▸ **THE PROBLEM**: Print the data exactly as written, line for line, and leave its pictures behind.

▸ **DATA BLOCK**:
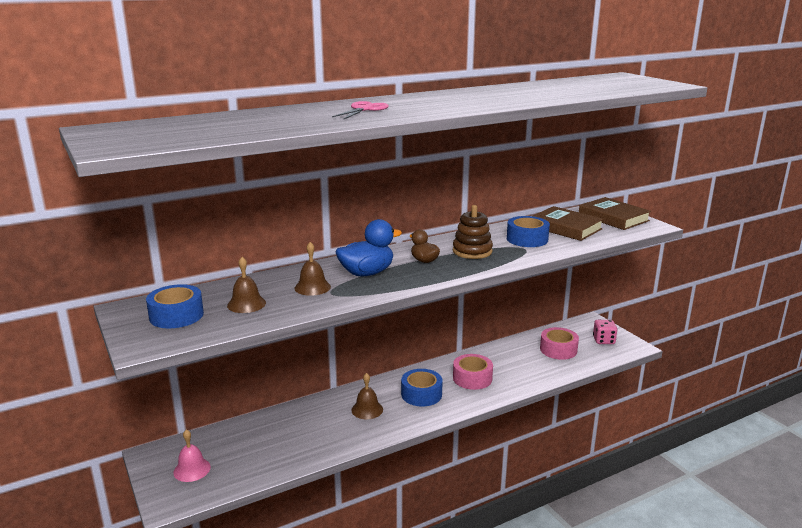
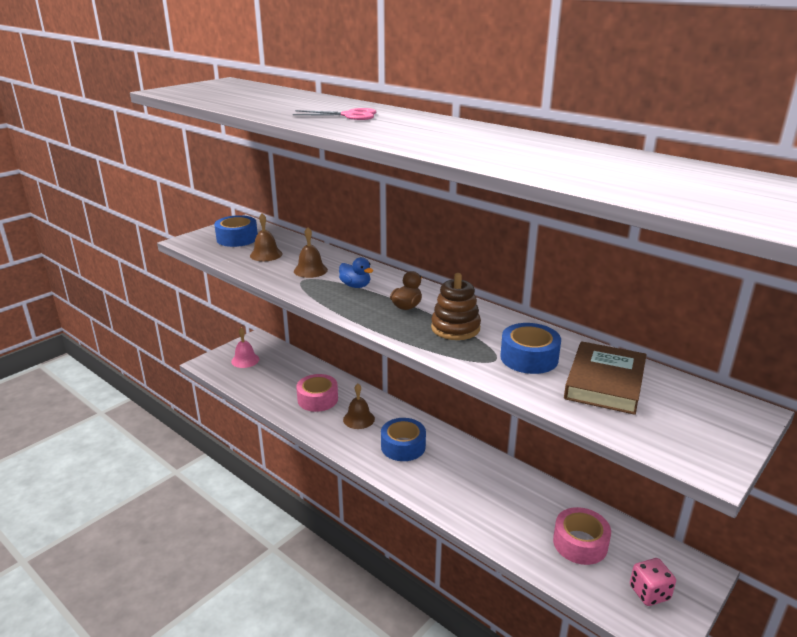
camera: 70 degrees right, 5 degrees up
blue duck [335,219,402,276] -> blue duck [339,257,373,288], size x0.59
pink tape [453,354,493,390] -> pink tape moved to [296,374,338,412]
brown book [579,197,651,230] -> none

▸ **FINISHED EXERCISE**:
camera: 70 degrees right, 5 degrees up
blue duck [335,219,402,276] -> blue duck [339,257,373,288], size x0.59
pink tape [453,354,493,390] -> pink tape moved to [296,374,338,412]
brown book [579,197,651,230] -> none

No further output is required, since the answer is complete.